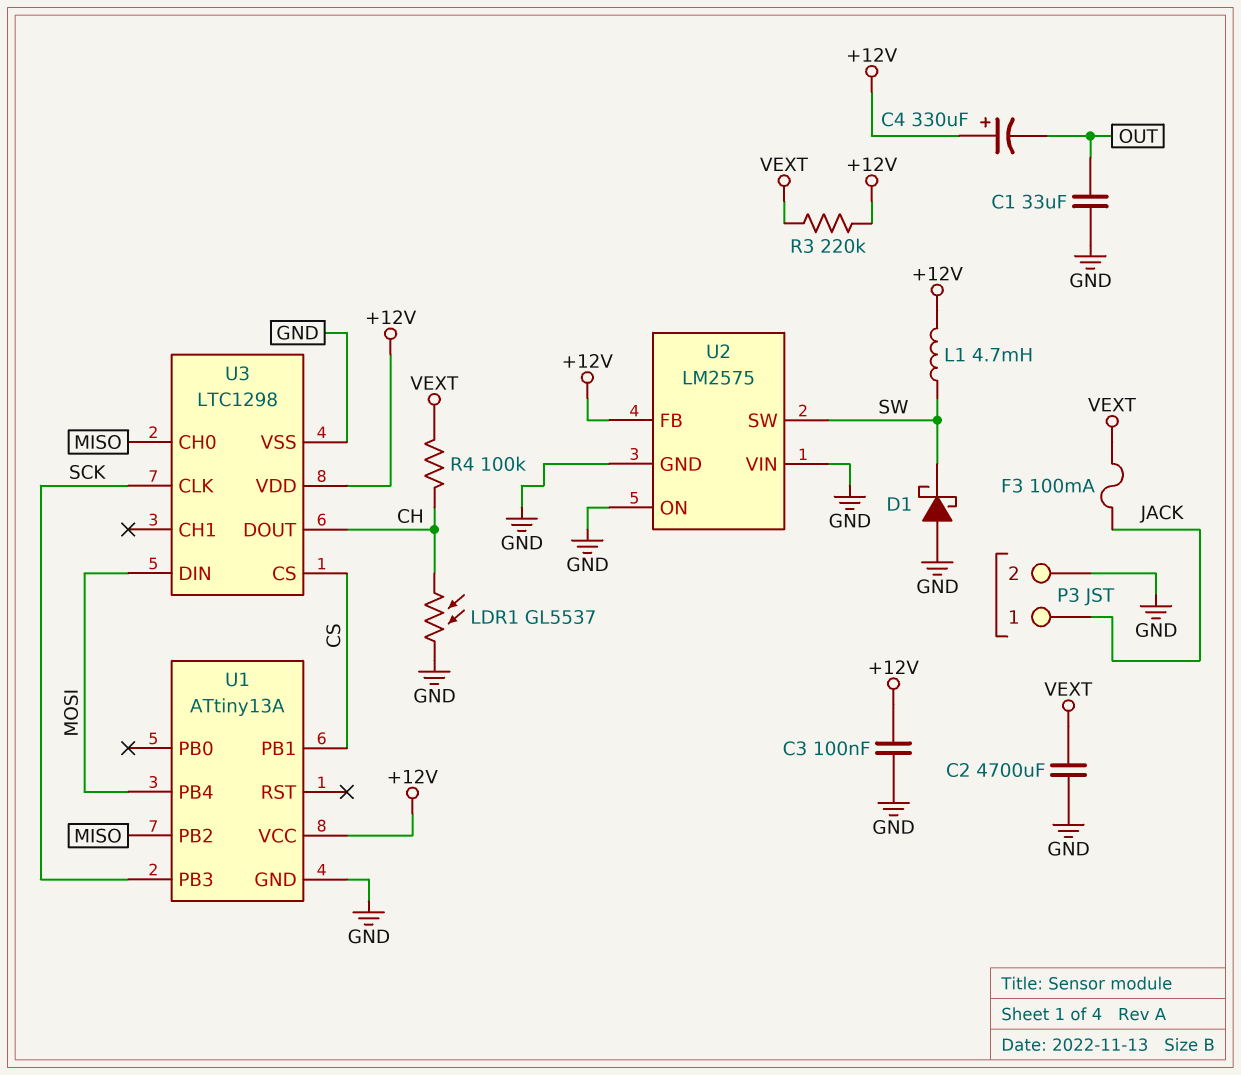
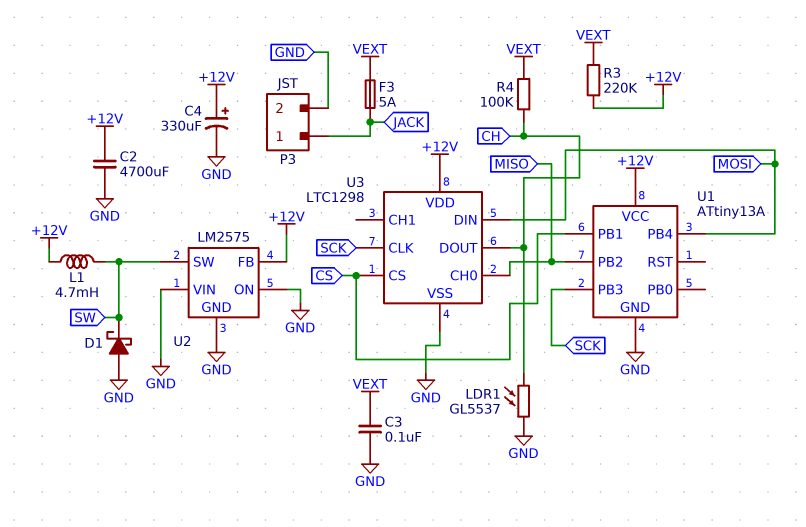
C1: 33uF (GND, OUT) -> none
C2: 4700uF (GND, VEXT) -> 4700uF (+12V, GND)
C3: 100nF (+12V, GND) -> 100nF (GND, VEXT)
C4: 330uF (plus +12V, minus OUT) -> 330uF (plus +12V, minus GND)
F3: 100mA (JACK, VEXT) -> 5A (JACK, VEXT)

## DESCRIPTION OF THE TASK:
A line counts if it holds the word "VEXT". How many lines of the entries count? Give the number only.

## SOLUTION:
3